Exercise prompt:
Scan the entries for lines with the word "yellow", then copy those lines.

Records supplied:
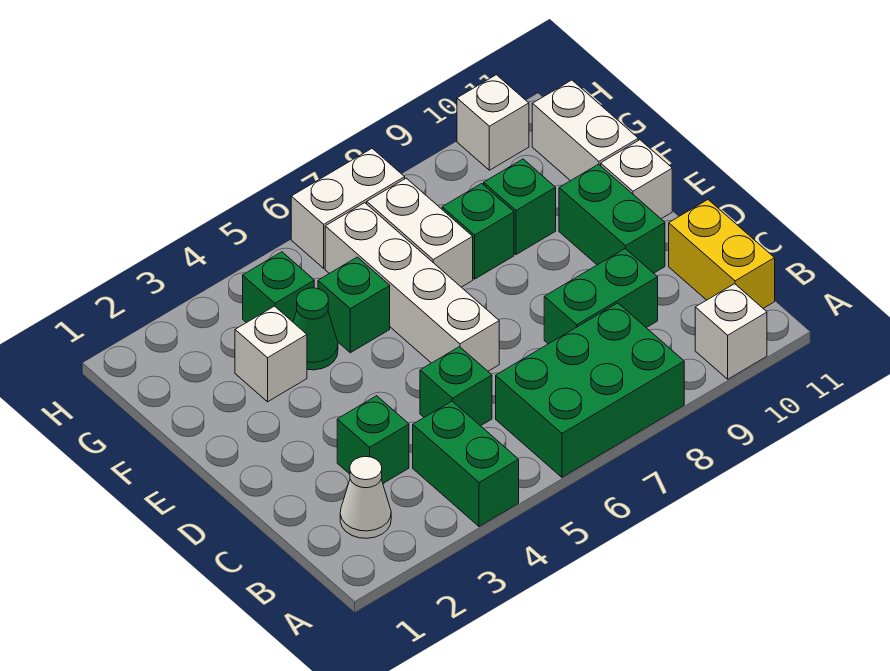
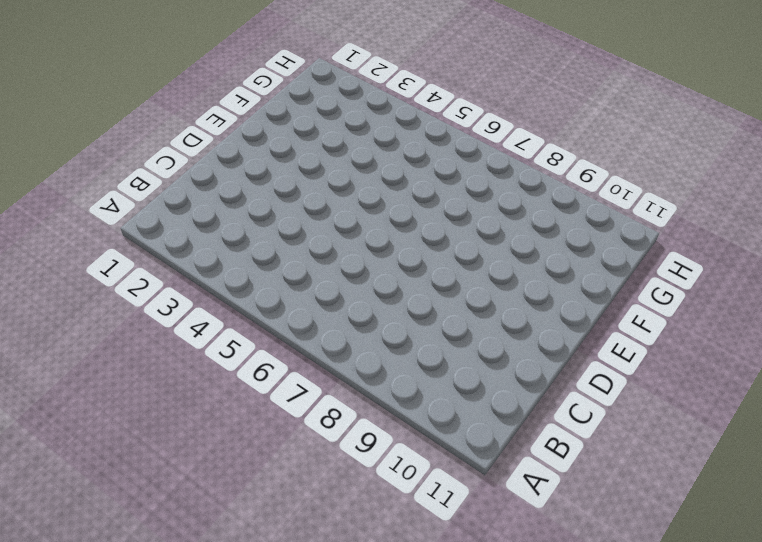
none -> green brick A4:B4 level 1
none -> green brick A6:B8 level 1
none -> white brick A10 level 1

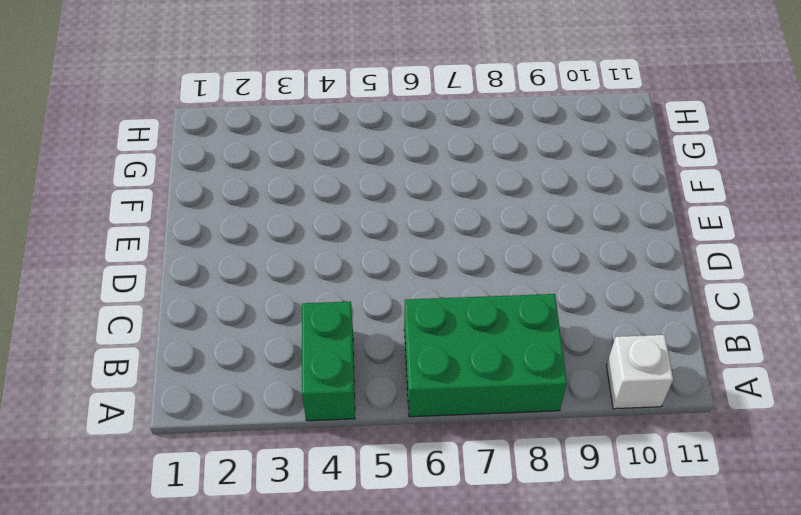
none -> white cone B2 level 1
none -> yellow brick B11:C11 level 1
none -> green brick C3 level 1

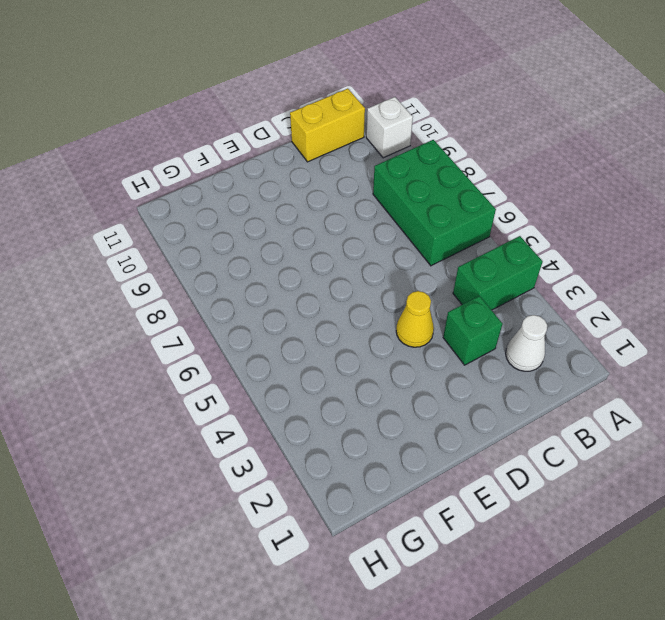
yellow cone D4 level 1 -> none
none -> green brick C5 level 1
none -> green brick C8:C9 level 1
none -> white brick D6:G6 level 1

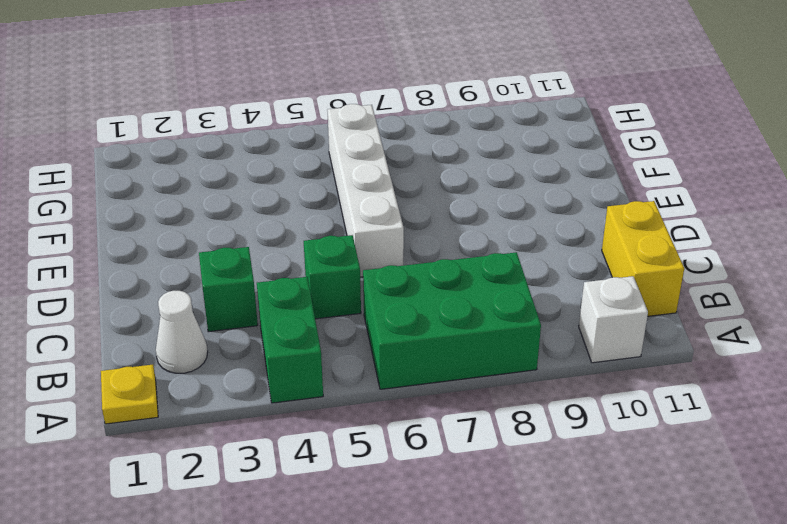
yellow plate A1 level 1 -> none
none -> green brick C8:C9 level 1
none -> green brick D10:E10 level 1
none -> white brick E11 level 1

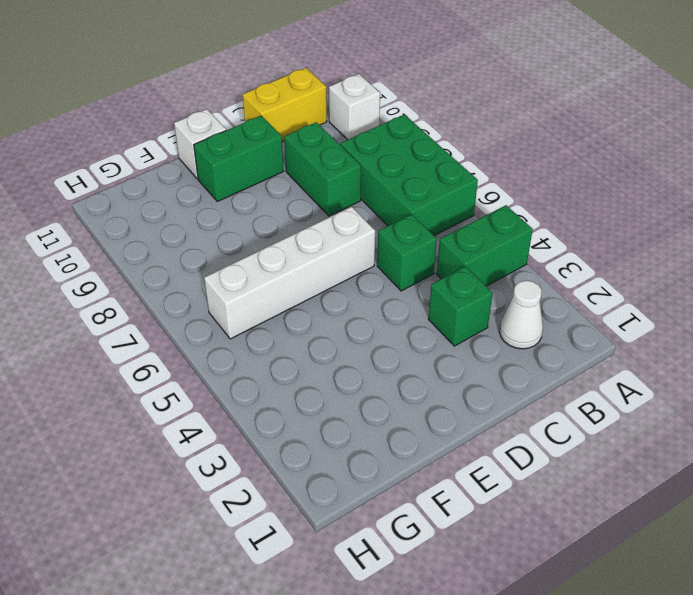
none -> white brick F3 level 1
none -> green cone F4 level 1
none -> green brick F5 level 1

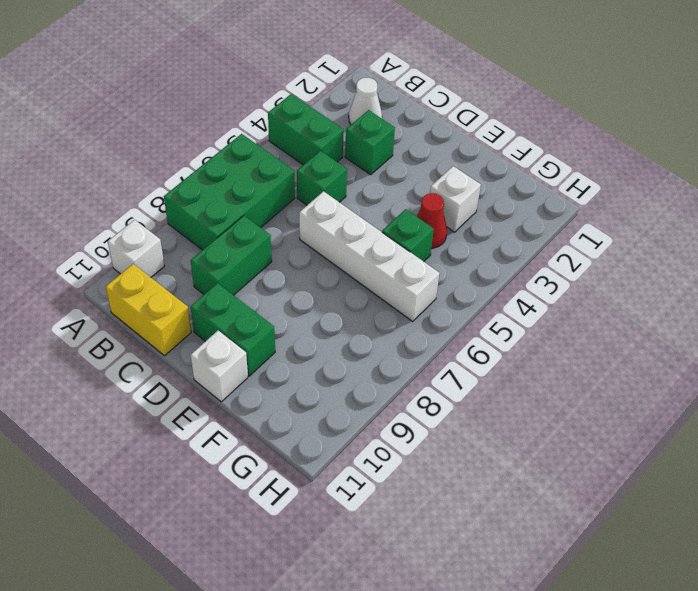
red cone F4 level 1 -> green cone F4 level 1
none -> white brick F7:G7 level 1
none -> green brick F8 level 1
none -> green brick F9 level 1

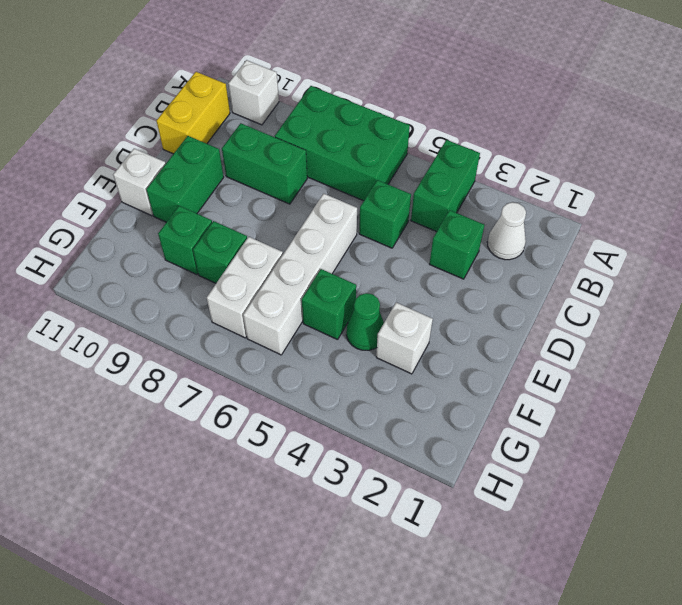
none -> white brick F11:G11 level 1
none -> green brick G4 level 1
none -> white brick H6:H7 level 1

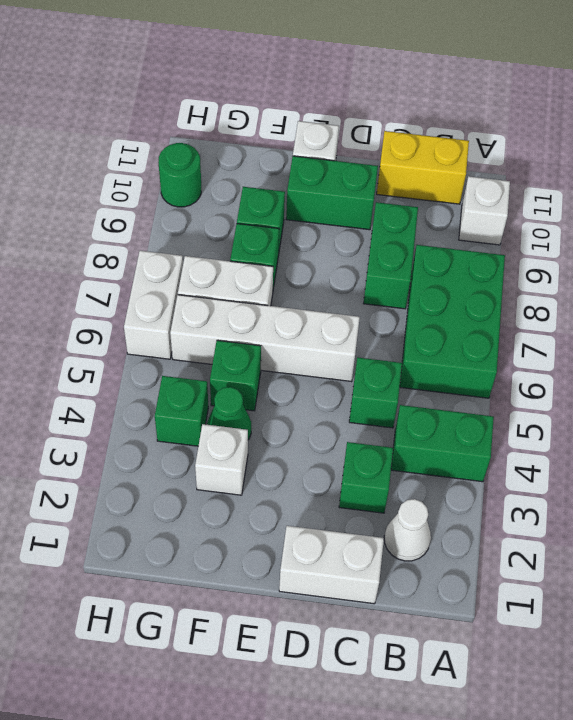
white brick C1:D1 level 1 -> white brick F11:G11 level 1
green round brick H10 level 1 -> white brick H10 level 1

Written response:
none -> yellow brick B11:C11 level 1
yellow cone D4 level 1 -> none
yellow plate A1 level 1 -> none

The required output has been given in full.